• **TASK BRIEF**: The entries below contain a line with "Extra video.ods: [471,235,699,342]" and a line with "Cover: [568,384,607,424] ->". Quote exactly those two lines and all lines between them.

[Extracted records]
####
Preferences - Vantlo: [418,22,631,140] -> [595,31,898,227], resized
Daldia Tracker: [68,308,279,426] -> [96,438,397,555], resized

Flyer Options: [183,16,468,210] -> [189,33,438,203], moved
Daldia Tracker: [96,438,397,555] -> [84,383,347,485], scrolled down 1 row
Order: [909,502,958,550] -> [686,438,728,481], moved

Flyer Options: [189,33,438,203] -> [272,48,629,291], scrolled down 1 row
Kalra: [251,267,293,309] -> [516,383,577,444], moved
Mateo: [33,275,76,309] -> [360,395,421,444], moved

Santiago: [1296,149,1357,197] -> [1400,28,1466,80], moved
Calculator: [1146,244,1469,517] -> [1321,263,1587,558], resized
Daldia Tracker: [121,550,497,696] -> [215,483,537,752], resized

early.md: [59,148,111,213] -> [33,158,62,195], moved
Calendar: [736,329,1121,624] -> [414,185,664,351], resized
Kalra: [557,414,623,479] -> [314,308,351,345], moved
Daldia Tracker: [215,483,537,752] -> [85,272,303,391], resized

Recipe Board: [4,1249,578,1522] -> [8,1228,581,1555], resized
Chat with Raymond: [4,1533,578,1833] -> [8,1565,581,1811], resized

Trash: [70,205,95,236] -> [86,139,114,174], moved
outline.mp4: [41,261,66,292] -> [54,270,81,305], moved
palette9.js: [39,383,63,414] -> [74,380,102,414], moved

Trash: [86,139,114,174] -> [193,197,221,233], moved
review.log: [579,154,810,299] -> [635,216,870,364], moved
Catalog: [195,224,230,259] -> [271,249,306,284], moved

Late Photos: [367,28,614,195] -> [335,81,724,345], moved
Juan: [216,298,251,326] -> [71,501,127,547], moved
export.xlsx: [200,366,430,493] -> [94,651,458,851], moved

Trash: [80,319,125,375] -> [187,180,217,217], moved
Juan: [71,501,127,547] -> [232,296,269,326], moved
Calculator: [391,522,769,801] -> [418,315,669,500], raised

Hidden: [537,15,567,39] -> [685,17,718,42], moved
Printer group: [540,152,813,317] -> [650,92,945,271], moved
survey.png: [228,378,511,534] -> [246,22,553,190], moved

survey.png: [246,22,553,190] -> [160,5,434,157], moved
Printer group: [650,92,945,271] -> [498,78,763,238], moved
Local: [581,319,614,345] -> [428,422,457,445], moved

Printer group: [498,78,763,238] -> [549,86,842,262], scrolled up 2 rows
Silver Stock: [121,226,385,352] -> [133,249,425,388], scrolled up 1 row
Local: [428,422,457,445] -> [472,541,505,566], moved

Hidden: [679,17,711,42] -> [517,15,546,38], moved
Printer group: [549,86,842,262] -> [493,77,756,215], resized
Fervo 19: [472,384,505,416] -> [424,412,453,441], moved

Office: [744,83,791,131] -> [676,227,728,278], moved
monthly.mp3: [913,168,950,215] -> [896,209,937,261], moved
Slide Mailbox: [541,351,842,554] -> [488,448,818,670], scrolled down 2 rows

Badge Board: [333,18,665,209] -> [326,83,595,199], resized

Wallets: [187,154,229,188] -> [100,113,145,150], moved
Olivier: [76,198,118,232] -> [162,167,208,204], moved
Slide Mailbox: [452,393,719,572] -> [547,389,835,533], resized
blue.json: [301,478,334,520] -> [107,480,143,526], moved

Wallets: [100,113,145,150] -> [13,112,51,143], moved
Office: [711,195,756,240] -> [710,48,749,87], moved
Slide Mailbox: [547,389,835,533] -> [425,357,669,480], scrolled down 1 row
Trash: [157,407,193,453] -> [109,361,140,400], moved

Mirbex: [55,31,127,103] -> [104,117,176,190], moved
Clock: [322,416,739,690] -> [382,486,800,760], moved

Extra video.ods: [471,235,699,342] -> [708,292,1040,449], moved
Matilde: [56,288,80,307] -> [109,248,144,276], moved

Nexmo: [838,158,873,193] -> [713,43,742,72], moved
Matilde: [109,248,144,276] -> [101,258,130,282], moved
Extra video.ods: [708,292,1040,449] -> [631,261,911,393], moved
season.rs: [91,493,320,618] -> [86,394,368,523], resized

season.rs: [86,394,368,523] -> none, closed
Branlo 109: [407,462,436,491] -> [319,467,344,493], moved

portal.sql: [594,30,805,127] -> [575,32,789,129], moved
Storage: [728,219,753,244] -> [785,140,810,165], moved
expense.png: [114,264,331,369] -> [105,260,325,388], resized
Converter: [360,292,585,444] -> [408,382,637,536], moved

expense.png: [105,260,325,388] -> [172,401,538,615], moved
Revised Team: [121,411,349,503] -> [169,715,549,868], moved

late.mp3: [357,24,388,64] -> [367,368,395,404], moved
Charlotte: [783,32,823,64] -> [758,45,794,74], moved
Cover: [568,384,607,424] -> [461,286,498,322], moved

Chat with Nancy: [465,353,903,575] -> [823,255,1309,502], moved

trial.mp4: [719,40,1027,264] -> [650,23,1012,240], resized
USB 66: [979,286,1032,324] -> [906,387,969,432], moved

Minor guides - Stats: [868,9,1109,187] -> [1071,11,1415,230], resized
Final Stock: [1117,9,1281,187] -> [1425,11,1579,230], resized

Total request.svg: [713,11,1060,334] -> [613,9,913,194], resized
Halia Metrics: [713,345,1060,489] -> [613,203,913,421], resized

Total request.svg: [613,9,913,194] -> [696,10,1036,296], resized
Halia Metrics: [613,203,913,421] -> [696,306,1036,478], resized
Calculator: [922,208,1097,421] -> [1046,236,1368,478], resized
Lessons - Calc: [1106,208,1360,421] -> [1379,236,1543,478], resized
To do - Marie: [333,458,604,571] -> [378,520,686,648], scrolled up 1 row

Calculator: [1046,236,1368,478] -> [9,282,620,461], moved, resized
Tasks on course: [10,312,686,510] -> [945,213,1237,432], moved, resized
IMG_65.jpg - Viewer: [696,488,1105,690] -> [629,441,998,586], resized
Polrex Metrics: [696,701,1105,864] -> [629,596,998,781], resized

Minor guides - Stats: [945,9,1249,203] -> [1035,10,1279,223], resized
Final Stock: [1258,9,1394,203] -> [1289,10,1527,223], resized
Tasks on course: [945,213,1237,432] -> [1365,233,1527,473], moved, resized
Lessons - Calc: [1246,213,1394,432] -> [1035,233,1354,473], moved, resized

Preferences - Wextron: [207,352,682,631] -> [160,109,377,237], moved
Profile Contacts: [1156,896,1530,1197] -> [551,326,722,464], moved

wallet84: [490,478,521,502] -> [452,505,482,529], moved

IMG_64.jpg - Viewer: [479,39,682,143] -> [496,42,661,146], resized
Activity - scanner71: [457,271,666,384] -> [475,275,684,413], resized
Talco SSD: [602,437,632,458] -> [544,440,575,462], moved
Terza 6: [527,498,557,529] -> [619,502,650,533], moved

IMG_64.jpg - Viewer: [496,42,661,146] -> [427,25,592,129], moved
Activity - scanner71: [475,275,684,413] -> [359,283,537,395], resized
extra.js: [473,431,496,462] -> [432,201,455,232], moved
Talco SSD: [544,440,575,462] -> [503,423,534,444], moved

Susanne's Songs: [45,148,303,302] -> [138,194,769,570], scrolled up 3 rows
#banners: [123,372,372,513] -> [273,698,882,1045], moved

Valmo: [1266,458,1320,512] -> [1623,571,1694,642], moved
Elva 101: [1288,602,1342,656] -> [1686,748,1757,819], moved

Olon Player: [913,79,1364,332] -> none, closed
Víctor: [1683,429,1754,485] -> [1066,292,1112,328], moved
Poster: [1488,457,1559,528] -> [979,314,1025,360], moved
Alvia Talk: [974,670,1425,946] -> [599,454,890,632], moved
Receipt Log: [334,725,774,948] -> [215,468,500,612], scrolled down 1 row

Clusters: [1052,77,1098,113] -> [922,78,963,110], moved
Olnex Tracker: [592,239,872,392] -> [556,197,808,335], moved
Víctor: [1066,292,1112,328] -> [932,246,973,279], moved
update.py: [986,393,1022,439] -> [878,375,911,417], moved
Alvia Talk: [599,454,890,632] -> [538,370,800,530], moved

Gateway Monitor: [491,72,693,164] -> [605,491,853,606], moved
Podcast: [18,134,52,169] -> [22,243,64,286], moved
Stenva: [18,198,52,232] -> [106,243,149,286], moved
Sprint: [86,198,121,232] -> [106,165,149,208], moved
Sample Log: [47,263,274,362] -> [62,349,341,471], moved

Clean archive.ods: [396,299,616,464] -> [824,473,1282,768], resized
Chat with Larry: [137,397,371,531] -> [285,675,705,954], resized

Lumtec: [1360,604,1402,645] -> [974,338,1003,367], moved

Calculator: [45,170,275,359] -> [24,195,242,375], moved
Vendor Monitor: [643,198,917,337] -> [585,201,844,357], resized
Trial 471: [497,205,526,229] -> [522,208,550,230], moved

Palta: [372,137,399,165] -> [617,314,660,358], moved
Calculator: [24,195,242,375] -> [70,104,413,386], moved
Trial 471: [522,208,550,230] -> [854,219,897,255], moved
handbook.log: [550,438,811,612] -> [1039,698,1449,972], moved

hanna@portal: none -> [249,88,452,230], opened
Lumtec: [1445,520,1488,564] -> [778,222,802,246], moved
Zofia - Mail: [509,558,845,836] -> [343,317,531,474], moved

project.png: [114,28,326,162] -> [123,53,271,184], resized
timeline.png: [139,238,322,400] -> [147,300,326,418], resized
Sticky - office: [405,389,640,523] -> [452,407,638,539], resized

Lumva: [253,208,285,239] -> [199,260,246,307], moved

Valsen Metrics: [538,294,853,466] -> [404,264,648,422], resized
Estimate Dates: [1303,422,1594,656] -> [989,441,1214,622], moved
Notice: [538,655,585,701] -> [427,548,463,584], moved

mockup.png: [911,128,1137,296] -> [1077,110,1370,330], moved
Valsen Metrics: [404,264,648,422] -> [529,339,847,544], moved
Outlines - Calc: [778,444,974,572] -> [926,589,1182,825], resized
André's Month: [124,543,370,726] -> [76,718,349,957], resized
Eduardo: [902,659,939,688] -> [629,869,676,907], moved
####
• **TASK OUTPUT**:
Extra video.ods: [471,235,699,342] -> [708,292,1040,449], moved
Matilde: [56,288,80,307] -> [109,248,144,276], moved

Nexmo: [838,158,873,193] -> [713,43,742,72], moved
Matilde: [109,248,144,276] -> [101,258,130,282], moved
Extra video.ods: [708,292,1040,449] -> [631,261,911,393], moved
season.rs: [91,493,320,618] -> [86,394,368,523], resized

season.rs: [86,394,368,523] -> none, closed
Branlo 109: [407,462,436,491] -> [319,467,344,493], moved

portal.sql: [594,30,805,127] -> [575,32,789,129], moved
Storage: [728,219,753,244] -> [785,140,810,165], moved
expense.png: [114,264,331,369] -> [105,260,325,388], resized
Converter: [360,292,585,444] -> [408,382,637,536], moved

expense.png: [105,260,325,388] -> [172,401,538,615], moved
Revised Team: [121,411,349,503] -> [169,715,549,868], moved

late.mp3: [357,24,388,64] -> [367,368,395,404], moved
Charlotte: [783,32,823,64] -> [758,45,794,74], moved
Cover: [568,384,607,424] -> [461,286,498,322], moved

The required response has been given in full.